Task to carry out:
Pull out every line from the listing that has the word "clock".

════

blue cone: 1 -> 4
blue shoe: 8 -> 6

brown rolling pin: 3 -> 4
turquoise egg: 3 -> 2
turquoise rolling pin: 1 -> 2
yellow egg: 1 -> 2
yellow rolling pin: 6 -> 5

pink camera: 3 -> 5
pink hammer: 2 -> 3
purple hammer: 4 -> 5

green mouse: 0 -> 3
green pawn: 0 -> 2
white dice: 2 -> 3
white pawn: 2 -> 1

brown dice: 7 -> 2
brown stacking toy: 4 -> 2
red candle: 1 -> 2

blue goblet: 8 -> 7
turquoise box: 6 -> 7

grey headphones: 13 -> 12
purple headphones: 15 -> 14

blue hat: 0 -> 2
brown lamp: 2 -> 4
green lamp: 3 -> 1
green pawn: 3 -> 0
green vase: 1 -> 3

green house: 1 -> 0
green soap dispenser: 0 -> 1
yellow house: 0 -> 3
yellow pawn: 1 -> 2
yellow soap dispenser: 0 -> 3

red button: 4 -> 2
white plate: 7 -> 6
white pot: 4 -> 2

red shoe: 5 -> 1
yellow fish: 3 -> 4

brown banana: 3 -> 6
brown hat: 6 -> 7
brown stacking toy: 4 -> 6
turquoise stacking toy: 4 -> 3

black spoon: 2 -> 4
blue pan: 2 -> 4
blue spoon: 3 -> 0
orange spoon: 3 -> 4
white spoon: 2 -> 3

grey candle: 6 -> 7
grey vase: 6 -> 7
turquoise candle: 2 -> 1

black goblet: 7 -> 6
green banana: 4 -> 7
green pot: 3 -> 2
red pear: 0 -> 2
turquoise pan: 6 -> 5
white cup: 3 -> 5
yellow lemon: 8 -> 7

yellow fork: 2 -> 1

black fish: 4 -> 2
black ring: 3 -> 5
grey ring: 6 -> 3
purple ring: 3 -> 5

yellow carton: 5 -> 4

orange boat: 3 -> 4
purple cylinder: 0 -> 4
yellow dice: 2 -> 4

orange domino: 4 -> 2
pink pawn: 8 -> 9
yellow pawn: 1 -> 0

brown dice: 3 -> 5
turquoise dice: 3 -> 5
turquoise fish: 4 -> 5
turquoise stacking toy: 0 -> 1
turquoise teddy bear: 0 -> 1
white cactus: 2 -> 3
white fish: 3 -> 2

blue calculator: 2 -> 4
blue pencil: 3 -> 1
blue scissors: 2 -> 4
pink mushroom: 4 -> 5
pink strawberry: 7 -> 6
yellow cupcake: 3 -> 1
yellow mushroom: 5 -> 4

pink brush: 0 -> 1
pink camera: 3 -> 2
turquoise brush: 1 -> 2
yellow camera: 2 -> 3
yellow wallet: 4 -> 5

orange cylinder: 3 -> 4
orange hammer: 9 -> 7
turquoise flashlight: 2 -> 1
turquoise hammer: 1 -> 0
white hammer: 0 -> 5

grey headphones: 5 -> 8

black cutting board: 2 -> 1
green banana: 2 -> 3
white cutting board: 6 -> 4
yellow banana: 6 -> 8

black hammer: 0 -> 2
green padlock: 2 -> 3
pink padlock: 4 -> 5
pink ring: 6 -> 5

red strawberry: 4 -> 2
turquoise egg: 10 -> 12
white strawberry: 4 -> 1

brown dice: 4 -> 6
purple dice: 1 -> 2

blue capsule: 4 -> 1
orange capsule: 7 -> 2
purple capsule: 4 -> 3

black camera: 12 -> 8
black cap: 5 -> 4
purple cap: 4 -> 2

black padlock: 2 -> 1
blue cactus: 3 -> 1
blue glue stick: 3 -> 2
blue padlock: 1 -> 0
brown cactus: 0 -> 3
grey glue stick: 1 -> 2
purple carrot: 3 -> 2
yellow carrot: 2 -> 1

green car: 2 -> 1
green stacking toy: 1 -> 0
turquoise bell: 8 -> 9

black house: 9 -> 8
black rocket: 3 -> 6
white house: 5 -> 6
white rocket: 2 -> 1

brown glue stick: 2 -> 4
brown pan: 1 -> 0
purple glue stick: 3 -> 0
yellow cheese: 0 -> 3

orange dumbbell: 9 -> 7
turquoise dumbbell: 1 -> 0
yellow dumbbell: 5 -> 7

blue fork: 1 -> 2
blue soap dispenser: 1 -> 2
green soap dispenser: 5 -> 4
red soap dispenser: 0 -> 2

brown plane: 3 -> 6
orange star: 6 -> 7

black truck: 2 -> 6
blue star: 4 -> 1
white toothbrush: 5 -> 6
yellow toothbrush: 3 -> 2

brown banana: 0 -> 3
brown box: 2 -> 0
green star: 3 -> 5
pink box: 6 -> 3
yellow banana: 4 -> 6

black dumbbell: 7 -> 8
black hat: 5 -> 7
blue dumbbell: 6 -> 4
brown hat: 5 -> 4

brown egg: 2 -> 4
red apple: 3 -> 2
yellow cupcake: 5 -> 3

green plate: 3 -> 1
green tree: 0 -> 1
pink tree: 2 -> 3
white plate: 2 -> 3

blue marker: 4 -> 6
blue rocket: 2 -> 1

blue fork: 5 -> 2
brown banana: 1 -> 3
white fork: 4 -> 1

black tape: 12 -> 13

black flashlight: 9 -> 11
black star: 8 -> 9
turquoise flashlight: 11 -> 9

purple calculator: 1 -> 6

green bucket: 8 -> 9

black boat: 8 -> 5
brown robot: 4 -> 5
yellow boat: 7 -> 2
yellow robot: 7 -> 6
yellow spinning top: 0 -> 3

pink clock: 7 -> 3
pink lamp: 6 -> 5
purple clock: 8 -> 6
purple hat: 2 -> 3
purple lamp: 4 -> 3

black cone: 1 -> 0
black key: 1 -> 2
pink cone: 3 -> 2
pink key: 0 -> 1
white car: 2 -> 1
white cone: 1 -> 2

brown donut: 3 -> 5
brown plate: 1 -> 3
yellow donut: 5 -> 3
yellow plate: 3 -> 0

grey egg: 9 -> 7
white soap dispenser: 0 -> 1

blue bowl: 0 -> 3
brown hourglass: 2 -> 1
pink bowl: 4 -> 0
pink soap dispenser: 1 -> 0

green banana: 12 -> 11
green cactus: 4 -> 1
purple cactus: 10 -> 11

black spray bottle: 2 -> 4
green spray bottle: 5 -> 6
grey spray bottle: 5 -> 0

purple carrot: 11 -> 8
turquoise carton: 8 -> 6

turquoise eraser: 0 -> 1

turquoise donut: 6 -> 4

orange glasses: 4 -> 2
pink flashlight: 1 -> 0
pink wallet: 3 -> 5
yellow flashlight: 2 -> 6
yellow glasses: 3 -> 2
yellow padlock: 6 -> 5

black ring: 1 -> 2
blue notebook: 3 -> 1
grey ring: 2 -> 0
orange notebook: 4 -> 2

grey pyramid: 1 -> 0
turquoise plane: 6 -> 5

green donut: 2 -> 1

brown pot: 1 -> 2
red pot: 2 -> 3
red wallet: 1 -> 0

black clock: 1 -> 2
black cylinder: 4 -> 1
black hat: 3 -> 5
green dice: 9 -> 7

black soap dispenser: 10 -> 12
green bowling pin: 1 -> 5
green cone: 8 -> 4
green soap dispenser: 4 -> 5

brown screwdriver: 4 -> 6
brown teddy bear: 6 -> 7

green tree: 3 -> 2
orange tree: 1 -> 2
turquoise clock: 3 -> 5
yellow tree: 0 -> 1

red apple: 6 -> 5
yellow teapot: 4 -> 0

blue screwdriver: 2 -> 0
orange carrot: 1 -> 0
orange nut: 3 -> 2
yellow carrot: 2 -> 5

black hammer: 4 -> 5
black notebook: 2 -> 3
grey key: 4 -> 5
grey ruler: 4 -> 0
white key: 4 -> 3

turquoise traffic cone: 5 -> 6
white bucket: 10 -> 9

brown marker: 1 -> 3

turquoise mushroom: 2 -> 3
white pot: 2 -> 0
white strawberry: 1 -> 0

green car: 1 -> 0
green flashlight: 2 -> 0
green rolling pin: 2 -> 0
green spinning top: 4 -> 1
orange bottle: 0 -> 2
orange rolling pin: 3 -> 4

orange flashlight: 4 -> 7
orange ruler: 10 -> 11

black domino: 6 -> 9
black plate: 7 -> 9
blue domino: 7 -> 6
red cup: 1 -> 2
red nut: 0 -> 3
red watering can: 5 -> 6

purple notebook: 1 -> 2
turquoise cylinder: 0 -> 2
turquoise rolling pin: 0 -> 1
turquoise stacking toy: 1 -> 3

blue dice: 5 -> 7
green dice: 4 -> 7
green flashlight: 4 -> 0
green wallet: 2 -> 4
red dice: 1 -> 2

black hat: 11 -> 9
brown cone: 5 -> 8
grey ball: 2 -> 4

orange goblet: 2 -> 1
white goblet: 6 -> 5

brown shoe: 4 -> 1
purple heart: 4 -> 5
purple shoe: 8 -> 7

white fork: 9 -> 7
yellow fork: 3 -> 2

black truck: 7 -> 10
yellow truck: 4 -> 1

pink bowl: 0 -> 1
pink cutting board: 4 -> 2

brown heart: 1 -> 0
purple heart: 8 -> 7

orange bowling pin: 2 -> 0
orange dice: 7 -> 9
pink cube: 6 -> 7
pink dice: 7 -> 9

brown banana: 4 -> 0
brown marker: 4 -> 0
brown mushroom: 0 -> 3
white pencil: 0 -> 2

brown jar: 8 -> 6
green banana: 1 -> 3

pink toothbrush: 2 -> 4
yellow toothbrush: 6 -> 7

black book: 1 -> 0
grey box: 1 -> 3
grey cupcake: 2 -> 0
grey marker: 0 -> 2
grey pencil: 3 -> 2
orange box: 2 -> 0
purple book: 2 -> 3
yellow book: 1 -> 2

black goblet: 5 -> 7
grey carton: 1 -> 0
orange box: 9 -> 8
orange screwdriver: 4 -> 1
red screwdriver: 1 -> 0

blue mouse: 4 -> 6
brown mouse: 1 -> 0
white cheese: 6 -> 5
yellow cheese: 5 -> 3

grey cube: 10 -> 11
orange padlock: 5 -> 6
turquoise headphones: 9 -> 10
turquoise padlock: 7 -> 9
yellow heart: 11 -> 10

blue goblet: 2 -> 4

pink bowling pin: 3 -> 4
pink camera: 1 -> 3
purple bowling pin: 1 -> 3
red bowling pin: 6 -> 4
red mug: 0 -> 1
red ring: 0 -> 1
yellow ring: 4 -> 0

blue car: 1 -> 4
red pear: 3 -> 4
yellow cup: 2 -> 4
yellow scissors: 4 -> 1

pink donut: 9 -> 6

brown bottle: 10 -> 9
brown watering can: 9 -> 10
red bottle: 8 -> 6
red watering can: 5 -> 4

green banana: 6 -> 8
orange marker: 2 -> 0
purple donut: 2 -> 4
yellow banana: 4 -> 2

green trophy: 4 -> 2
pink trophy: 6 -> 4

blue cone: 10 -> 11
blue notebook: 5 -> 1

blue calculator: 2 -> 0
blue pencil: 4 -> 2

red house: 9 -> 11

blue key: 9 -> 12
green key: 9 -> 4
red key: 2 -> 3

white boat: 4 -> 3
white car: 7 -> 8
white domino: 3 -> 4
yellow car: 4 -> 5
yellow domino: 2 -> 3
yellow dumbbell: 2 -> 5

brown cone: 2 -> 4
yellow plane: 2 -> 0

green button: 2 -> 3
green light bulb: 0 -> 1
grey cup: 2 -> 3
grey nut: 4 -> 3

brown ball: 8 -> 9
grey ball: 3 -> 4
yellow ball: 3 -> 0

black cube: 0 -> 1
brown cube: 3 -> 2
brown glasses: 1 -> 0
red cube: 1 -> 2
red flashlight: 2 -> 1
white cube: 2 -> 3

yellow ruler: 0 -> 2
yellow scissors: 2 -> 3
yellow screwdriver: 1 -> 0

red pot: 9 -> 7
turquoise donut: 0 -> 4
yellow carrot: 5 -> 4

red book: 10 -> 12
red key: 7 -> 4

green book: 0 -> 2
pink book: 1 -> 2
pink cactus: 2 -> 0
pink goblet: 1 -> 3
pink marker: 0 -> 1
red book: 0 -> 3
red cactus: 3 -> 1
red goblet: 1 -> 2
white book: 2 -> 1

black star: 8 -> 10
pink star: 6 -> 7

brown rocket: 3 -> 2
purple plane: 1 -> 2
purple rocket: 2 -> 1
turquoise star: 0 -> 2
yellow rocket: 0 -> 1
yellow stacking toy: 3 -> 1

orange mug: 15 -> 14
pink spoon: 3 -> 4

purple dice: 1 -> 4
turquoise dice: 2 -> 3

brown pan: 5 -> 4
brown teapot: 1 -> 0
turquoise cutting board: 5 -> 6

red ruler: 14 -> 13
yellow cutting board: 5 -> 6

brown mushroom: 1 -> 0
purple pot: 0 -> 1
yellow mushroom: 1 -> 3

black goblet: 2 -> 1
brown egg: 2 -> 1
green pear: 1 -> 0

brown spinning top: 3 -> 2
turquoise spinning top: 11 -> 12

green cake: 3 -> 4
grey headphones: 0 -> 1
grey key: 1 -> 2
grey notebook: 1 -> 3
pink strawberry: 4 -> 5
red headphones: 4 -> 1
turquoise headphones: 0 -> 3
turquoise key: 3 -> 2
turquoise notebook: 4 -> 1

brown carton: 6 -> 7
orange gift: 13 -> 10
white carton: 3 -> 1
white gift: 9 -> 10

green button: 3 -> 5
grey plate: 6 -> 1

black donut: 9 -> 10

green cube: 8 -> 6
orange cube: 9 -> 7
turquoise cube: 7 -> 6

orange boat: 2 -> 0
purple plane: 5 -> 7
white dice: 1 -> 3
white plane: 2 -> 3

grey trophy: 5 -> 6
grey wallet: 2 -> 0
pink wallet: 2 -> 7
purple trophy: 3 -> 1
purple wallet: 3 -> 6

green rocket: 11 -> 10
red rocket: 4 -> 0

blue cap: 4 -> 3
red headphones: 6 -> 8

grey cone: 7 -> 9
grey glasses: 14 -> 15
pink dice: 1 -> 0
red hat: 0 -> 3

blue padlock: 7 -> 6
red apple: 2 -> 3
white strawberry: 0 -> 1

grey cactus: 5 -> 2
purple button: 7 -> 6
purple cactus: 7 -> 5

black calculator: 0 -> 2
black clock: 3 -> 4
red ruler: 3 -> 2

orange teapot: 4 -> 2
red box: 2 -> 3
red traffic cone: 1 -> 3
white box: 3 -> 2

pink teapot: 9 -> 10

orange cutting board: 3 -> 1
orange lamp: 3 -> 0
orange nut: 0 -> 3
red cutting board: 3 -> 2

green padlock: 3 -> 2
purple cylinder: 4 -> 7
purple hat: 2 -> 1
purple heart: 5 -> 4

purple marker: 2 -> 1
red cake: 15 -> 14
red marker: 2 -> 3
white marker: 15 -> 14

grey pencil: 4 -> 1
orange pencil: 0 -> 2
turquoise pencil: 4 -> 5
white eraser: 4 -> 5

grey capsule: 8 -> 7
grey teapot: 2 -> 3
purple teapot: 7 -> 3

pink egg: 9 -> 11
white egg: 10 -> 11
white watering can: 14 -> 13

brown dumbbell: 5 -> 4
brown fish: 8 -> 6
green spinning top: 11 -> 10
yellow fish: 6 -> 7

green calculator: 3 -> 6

════

Solution to the exercise:
pink clock: 7 -> 3
purple clock: 8 -> 6
black clock: 1 -> 2
turquoise clock: 3 -> 5
black clock: 3 -> 4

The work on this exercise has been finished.